Aim of the task
Please output exactly the lines of the material from the first through the line containing "cyan rectangle: (556, 160)", and nothing more.

Data shown
────────────────

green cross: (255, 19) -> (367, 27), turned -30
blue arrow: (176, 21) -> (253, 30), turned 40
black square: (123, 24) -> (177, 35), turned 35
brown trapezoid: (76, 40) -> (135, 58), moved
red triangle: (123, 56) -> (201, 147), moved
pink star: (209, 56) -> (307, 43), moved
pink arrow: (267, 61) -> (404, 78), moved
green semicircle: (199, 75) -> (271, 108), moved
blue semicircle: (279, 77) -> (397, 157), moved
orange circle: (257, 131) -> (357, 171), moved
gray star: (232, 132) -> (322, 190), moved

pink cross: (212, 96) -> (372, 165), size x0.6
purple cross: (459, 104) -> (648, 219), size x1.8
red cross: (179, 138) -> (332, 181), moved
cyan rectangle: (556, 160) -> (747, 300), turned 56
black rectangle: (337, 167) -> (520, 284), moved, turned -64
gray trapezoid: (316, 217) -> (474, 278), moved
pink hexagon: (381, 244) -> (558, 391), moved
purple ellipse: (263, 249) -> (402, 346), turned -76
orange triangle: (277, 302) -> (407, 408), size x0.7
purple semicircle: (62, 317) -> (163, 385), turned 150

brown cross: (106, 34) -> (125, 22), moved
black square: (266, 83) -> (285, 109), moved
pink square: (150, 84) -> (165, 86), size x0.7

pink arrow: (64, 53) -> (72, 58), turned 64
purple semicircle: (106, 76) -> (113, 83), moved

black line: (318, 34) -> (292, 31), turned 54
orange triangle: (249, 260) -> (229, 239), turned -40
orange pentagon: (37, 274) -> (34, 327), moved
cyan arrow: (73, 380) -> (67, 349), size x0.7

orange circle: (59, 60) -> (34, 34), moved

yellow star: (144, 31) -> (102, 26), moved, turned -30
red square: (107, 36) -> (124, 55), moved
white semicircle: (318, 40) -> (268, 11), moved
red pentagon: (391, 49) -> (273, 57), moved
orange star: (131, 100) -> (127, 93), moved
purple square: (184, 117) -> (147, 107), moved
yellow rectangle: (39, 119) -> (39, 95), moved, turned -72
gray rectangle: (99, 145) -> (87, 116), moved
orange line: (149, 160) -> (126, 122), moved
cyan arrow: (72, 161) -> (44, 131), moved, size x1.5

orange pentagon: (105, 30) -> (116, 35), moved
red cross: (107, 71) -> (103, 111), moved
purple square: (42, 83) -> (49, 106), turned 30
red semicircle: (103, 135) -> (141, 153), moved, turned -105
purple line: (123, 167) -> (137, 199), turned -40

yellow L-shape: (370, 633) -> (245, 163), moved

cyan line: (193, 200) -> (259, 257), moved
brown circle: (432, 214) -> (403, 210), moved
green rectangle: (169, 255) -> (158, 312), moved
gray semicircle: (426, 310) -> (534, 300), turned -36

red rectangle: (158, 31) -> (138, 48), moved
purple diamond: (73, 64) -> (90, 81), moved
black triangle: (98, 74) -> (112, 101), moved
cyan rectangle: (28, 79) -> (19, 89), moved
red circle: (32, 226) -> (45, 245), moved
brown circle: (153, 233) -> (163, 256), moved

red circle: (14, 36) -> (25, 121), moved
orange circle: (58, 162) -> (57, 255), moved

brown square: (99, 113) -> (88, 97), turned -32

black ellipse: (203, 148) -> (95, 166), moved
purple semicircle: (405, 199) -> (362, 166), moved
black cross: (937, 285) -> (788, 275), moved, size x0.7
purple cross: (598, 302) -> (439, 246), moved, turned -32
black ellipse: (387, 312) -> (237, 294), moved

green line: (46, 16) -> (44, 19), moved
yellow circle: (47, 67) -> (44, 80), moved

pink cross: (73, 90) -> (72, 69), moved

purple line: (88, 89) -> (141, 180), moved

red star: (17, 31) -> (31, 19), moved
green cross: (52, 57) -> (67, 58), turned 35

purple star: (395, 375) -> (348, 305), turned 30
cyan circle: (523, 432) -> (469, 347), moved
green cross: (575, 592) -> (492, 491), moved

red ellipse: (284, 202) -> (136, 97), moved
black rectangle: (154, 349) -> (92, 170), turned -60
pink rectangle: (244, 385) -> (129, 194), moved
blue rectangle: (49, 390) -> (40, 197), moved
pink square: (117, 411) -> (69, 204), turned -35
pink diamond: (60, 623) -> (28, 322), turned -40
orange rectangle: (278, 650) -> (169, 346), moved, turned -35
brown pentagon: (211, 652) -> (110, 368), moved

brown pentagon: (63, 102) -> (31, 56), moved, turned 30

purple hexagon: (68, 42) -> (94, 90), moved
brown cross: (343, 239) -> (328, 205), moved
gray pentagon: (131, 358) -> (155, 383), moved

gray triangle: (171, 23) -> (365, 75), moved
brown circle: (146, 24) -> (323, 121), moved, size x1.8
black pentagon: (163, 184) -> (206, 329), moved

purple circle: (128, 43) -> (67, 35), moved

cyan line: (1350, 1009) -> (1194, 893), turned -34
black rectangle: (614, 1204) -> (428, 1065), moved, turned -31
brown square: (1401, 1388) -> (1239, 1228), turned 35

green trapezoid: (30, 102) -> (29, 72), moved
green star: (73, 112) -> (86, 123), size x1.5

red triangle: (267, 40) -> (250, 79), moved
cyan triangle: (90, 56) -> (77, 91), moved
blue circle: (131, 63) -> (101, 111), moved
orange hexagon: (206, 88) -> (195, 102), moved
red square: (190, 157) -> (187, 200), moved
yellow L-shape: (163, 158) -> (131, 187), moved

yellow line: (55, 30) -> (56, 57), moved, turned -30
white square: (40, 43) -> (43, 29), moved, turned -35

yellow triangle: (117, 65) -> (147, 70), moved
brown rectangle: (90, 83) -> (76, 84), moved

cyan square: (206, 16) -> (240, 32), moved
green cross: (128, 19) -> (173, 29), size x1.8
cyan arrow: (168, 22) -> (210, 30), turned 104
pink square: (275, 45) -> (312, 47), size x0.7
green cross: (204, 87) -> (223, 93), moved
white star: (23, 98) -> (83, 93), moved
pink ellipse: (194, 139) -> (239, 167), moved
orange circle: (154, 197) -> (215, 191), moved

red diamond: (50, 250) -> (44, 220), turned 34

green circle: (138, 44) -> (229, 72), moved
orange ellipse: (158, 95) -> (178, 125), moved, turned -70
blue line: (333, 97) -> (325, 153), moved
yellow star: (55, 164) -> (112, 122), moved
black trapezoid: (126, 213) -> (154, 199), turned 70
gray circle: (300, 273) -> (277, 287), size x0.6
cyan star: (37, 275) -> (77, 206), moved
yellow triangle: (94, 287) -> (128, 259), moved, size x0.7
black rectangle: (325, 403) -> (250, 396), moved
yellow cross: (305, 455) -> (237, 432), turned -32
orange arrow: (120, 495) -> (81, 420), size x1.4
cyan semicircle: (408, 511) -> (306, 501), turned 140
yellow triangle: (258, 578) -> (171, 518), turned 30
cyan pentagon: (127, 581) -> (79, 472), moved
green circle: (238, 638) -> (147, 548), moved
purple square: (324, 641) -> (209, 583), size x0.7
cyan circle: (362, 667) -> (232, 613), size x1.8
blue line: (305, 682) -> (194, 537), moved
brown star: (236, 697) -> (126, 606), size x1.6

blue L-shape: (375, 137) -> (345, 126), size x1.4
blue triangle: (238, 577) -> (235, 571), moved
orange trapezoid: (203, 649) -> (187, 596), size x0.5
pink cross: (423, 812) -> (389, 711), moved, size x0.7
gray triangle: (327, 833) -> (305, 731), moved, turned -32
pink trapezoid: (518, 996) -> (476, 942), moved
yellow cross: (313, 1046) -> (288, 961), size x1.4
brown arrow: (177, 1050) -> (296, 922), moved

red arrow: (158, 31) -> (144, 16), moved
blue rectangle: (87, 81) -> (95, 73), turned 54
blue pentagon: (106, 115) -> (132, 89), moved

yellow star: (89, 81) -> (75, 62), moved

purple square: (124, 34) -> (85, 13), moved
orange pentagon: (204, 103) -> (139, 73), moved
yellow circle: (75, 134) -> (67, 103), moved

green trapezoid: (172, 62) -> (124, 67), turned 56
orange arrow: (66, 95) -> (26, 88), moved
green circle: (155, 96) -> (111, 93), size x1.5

────────────────

Task output
green cross: (255, 19) -> (367, 27), turned -30
blue arrow: (176, 21) -> (253, 30), turned 40
black square: (123, 24) -> (177, 35), turned 35
brown trapezoid: (76, 40) -> (135, 58), moved
red triangle: (123, 56) -> (201, 147), moved
pink star: (209, 56) -> (307, 43), moved
pink arrow: (267, 61) -> (404, 78), moved
green semicircle: (199, 75) -> (271, 108), moved
blue semicircle: (279, 77) -> (397, 157), moved
orange circle: (257, 131) -> (357, 171), moved
gray star: (232, 132) -> (322, 190), moved

pink cross: (212, 96) -> (372, 165), size x0.6
purple cross: (459, 104) -> (648, 219), size x1.8
red cross: (179, 138) -> (332, 181), moved
cyan rectangle: (556, 160) -> (747, 300), turned 56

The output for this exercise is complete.